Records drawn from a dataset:
------

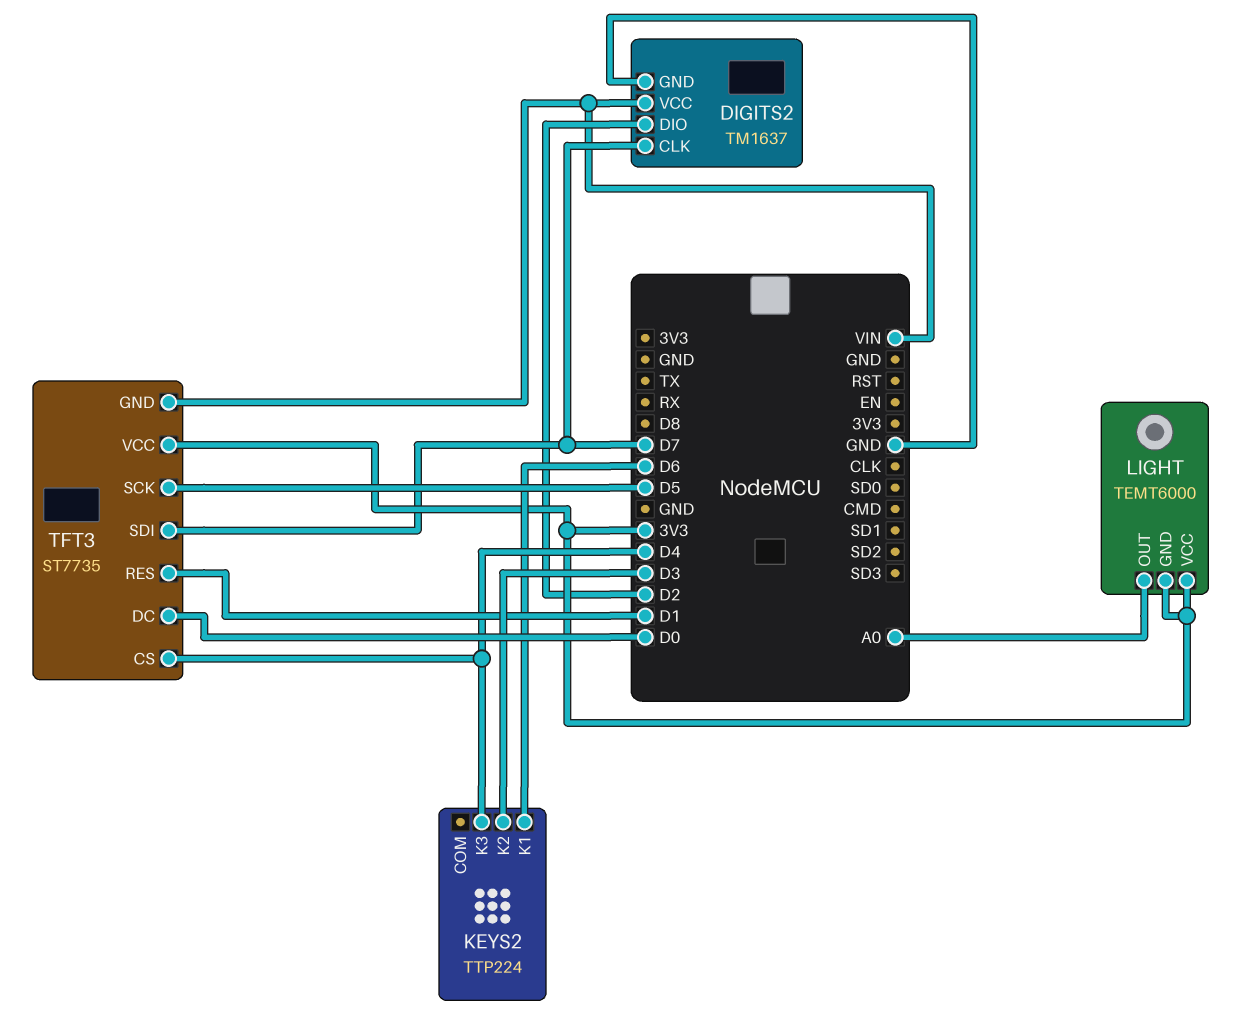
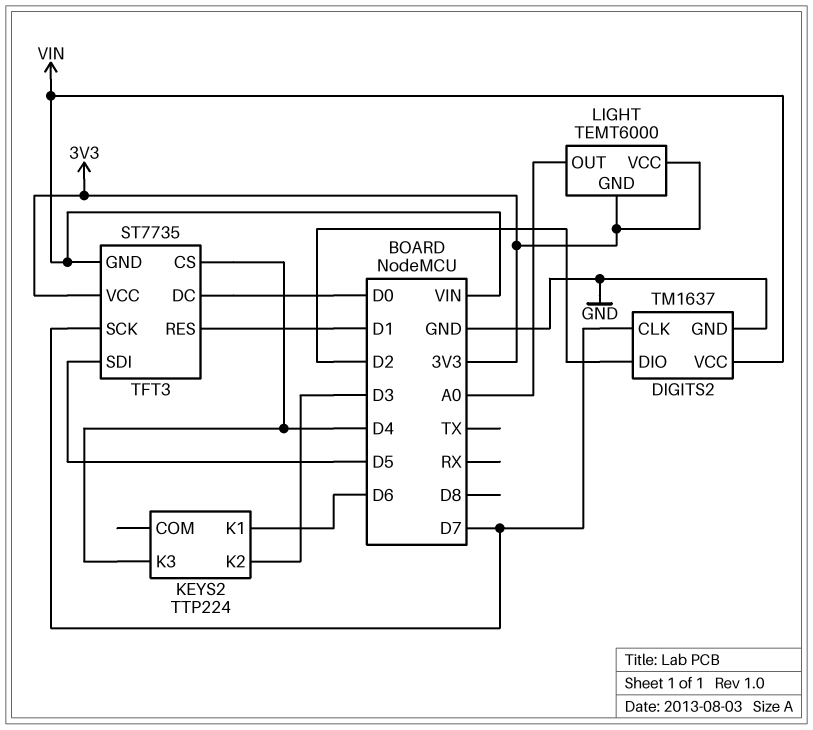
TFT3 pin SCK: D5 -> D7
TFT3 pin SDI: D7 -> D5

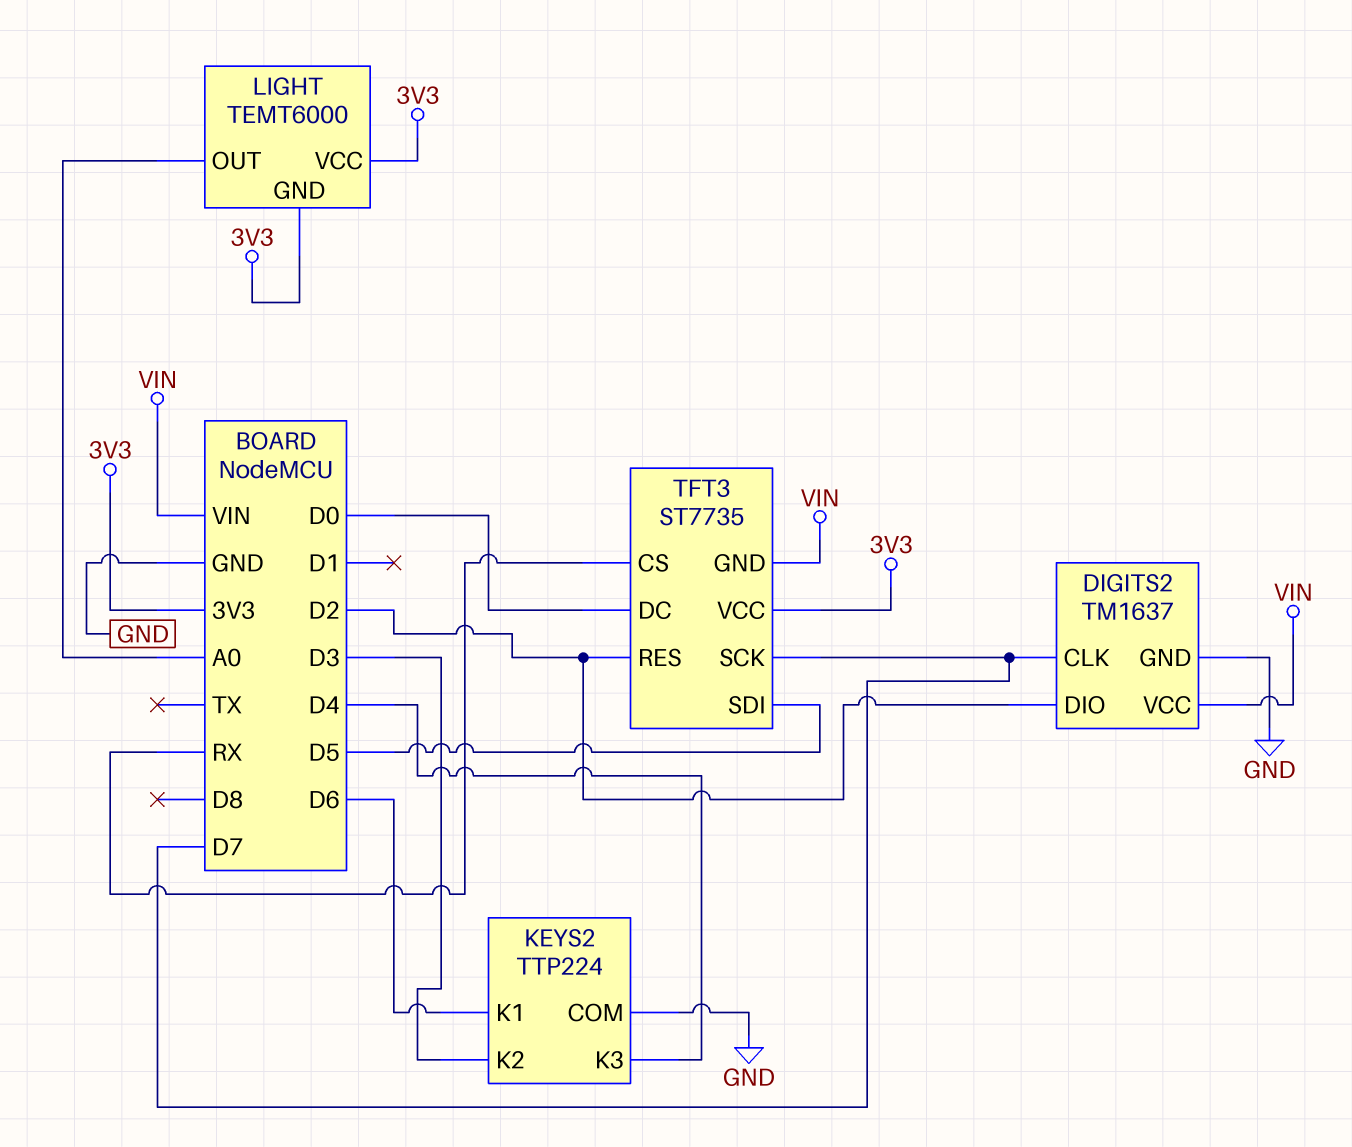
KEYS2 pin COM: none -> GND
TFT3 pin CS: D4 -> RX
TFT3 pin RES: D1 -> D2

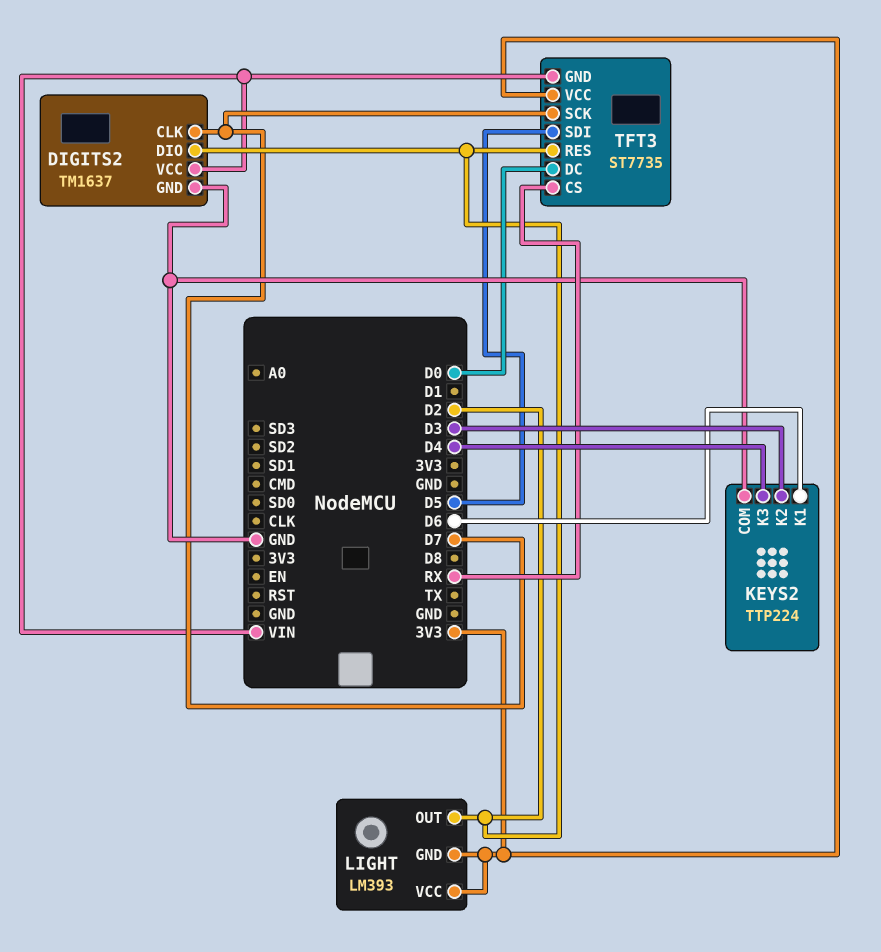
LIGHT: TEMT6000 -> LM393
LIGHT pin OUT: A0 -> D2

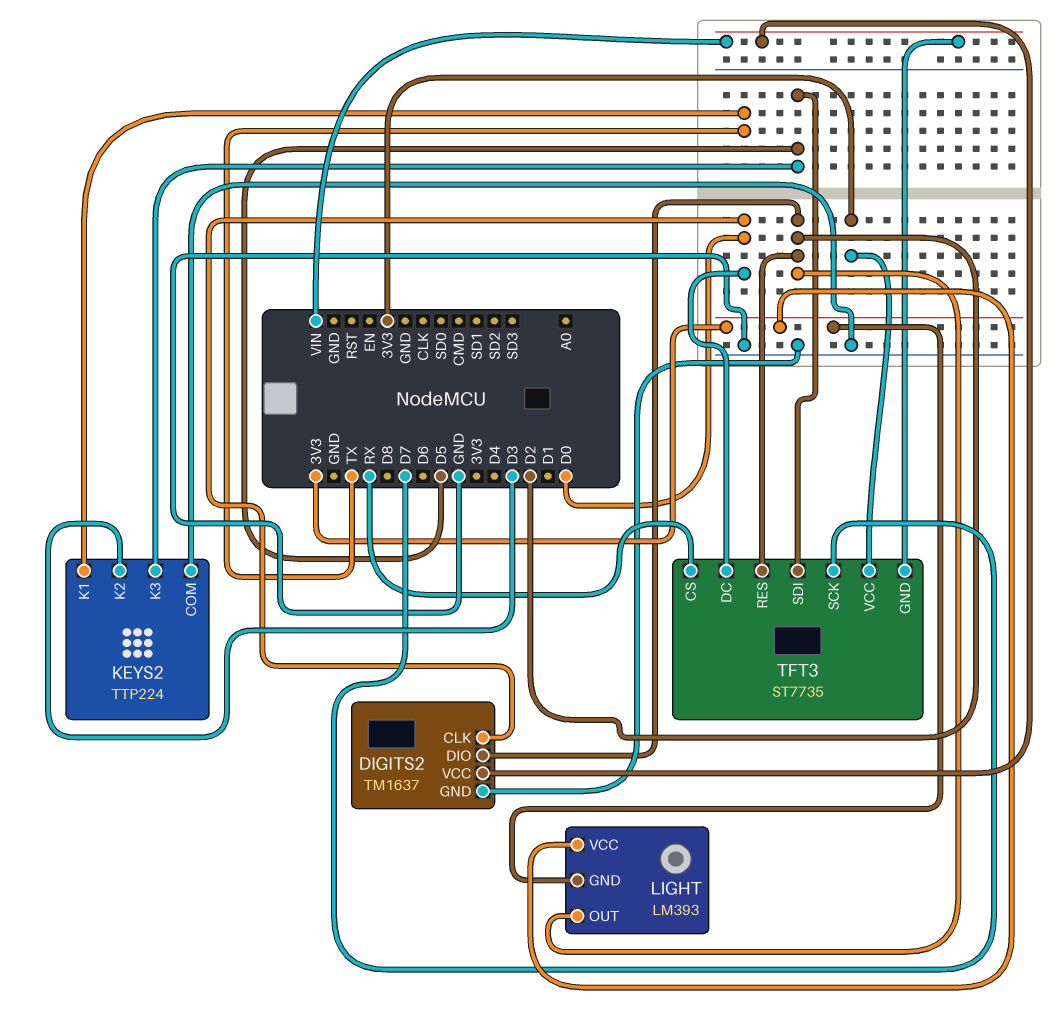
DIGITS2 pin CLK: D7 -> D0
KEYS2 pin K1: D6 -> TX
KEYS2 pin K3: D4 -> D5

------

**Task prompt:**
In the records above, find the line with "TFT3 pin SDI: D7 -> D5" and copy from it through the last line exactly, without the pictures.

**Result of this exercise:**
TFT3 pin SDI: D7 -> D5

KEYS2 pin COM: none -> GND
TFT3 pin CS: D4 -> RX
TFT3 pin RES: D1 -> D2

LIGHT: TEMT6000 -> LM393
LIGHT pin OUT: A0 -> D2

DIGITS2 pin CLK: D7 -> D0
KEYS2 pin K1: D6 -> TX
KEYS2 pin K3: D4 -> D5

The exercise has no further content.